### Information supplied

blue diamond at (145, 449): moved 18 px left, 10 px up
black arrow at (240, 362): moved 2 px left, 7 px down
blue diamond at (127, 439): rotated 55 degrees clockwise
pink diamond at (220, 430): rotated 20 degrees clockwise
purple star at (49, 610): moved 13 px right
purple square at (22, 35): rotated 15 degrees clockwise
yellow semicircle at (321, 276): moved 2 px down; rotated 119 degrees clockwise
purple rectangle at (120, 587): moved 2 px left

######

Task brief
Copy the records above line for line, with no changes.

Answer below
blue diamond at (145, 449): moved 18 px left, 10 px up
black arrow at (240, 362): moved 2 px left, 7 px down
blue diamond at (127, 439): rotated 55 degrees clockwise
pink diamond at (220, 430): rotated 20 degrees clockwise
purple star at (49, 610): moved 13 px right
purple square at (22, 35): rotated 15 degrees clockwise
yellow semicircle at (321, 276): moved 2 px down; rotated 119 degrees clockwise
purple rectangle at (120, 587): moved 2 px left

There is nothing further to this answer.